WORK TO COMPLETE: All lines in the material below that hold "carrot" should be found and copied.

--- PROVIDED DATA ---

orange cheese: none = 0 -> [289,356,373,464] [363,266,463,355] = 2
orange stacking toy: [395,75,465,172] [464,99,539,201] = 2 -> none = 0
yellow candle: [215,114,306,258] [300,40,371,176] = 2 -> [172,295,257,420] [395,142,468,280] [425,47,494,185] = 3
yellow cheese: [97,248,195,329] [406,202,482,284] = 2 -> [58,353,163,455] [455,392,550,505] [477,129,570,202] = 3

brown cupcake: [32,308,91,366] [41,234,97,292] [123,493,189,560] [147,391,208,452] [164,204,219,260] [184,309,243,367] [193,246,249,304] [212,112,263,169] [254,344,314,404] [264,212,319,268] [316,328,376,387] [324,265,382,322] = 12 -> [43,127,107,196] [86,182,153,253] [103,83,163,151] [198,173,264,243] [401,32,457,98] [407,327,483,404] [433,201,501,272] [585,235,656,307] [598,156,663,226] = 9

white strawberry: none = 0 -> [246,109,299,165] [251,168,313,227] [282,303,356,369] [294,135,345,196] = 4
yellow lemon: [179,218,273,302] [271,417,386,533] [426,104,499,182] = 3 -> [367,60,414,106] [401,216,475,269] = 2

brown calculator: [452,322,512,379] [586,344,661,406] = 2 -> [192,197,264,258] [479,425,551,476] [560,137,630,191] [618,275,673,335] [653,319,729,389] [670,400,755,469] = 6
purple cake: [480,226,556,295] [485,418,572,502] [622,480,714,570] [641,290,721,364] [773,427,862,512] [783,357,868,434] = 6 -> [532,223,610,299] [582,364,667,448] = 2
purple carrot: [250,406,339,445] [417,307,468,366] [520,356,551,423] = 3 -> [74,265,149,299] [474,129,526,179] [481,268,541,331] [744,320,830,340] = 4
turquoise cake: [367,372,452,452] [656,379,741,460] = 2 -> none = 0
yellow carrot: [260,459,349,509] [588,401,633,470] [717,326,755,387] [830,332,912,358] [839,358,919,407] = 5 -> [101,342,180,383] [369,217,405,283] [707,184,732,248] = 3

---
--- PROVIDED DATA ---

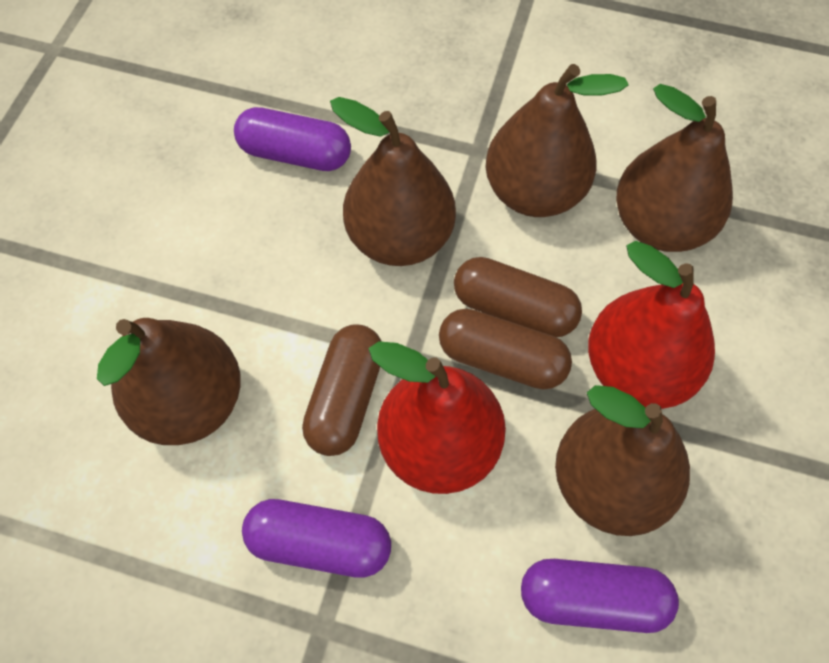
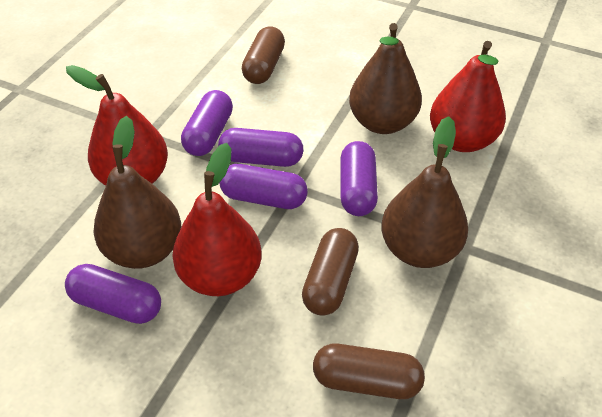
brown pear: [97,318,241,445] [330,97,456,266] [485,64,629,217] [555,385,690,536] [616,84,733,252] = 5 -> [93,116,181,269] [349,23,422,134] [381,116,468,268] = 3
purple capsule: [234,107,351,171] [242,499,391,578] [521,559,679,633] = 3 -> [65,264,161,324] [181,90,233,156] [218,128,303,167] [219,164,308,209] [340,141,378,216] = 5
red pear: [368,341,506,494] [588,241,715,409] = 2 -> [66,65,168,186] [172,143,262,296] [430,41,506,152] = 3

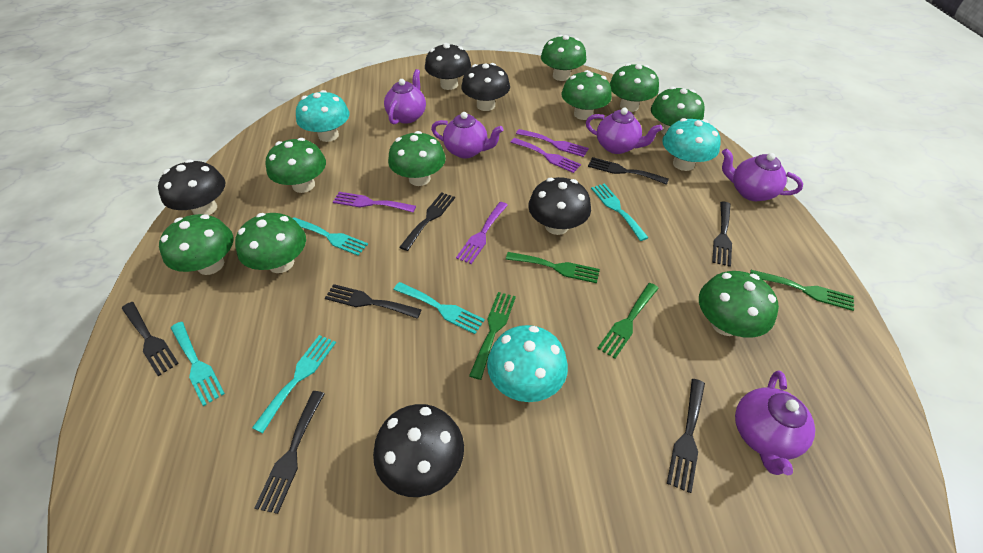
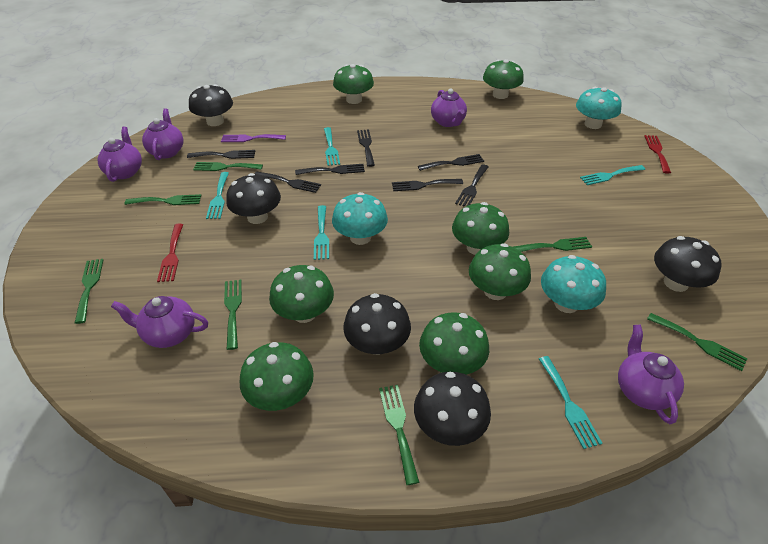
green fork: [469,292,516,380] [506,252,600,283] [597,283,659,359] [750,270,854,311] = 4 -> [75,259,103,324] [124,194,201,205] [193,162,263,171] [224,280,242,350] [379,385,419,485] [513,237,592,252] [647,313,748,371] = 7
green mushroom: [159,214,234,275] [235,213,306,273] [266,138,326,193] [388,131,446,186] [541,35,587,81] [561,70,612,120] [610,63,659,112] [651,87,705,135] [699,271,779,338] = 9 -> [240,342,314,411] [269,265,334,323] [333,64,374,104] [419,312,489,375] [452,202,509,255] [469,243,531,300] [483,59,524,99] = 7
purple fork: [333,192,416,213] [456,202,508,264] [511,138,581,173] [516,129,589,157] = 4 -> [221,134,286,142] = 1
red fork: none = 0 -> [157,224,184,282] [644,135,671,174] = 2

---

SOLUTION TO THIS PROBLEM:
purple carrot: [250,406,339,445] [417,307,468,366] [520,356,551,423] = 3 -> [74,265,149,299] [474,129,526,179] [481,268,541,331] [744,320,830,340] = 4
yellow carrot: [260,459,349,509] [588,401,633,470] [717,326,755,387] [830,332,912,358] [839,358,919,407] = 5 -> [101,342,180,383] [369,217,405,283] [707,184,732,248] = 3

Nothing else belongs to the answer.